(PROBLEM)
For the word "pair", state how many lines of the data include it. Respond with the number only.

=== Begin Enclosure ===

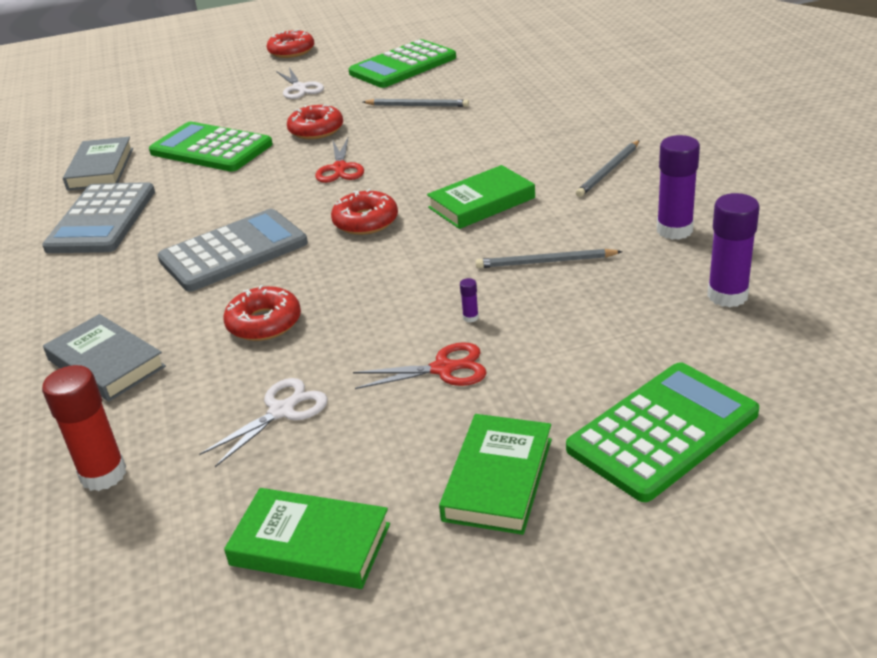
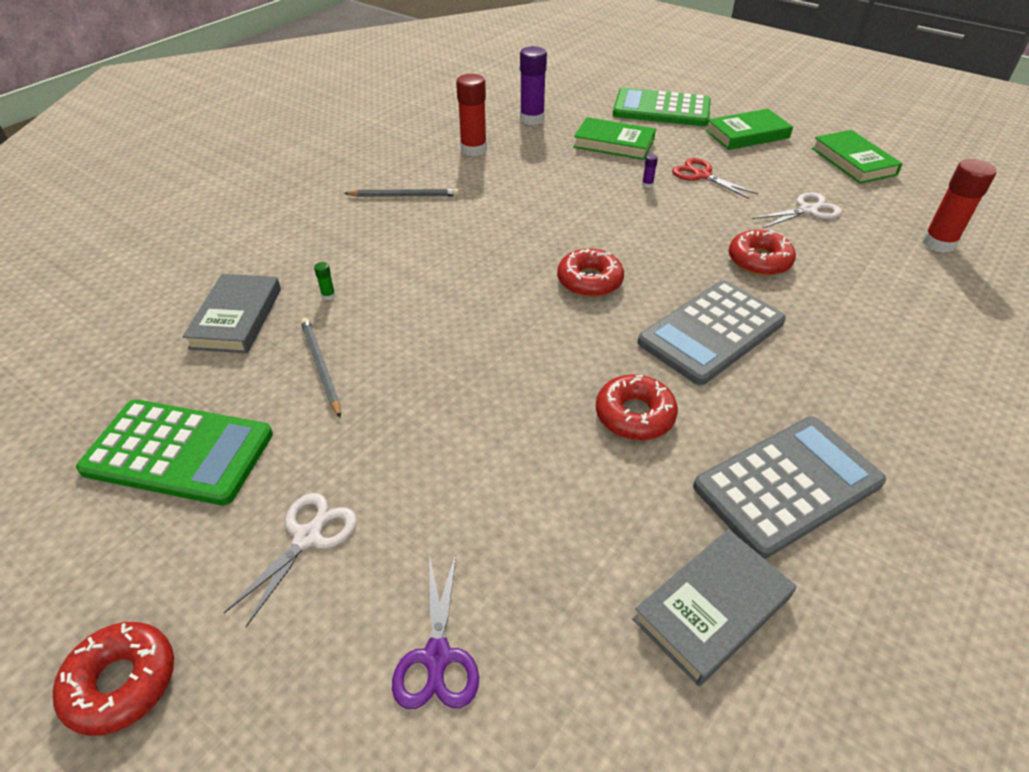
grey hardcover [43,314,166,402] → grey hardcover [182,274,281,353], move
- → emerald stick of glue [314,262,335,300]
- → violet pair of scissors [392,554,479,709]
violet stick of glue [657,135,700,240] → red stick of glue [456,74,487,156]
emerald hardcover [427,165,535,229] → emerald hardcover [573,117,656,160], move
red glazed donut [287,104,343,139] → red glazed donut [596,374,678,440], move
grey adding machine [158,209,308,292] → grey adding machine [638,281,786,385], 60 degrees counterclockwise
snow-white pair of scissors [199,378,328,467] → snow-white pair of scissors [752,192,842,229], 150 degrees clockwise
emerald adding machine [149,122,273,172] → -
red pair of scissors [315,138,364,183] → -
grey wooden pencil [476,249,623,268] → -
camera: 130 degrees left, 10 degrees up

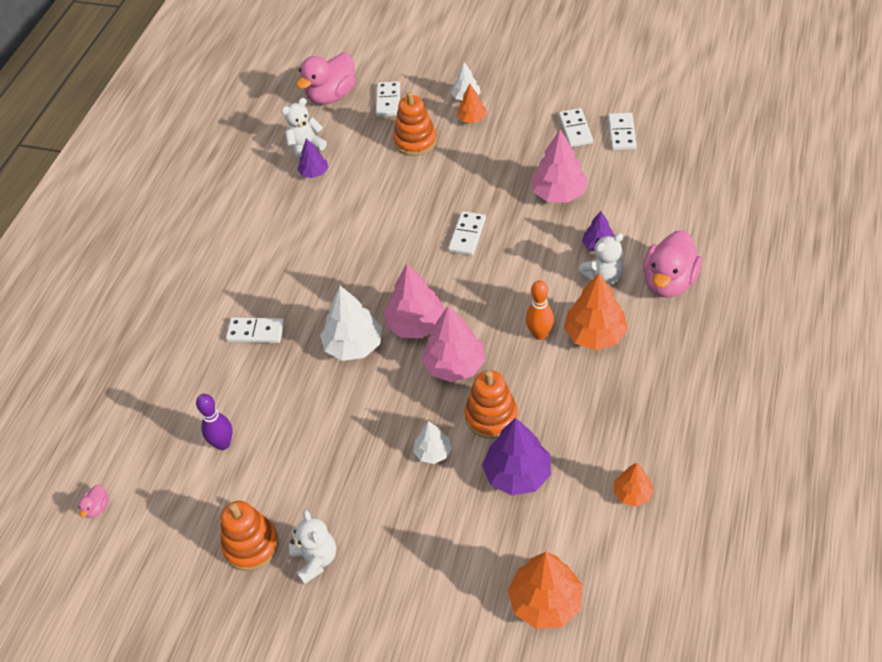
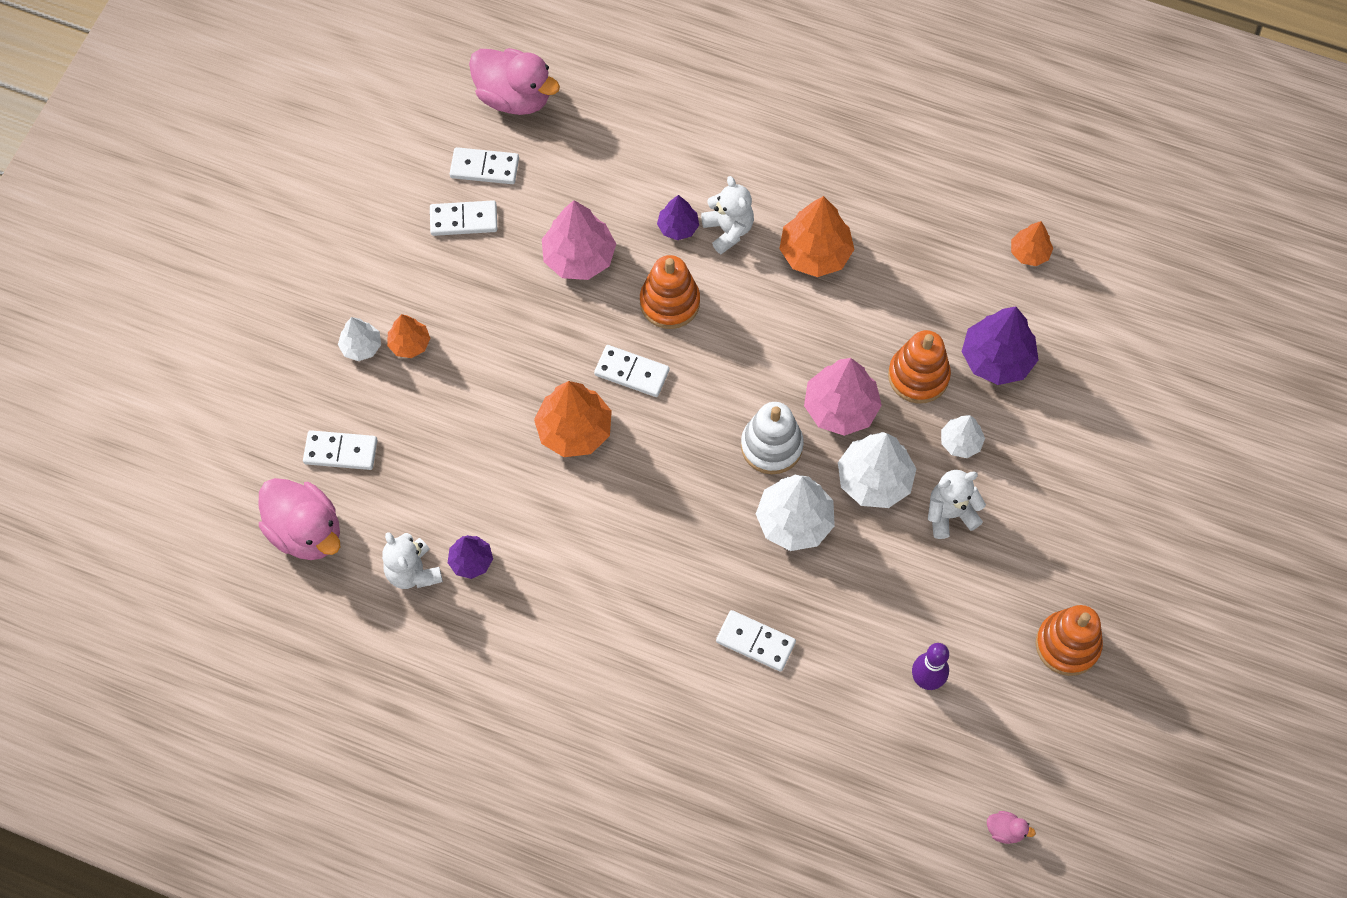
rosy toy duck [643,230,702,298] → rosy toy duck [469,48,560,115], move
orange toy tree [508,552,583,629] → orange toy tree [534,381,612,457], move
orange stacking rings [393,91,437,156] → orange stacking rings [640,255,700,329], move
snow-white domino [226,317,285,343] → snow-white domino [716,610,796,672], 75 degrees counterclockwise
rosy toy tree [385,264,445,338] → snow-white stacking rings [741,402,804,474]
- → snow-white toy tree [838,432,916,508]
snow-white teddy bear [289,510,336,585] → snow-white teddy bear [928,470,986,539], move
orange bowling pin [526,280,554,340] → -
camera: 90 degrees left, 15 degrees up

=== End Enclosure ===

(RESPONSE AREA)
3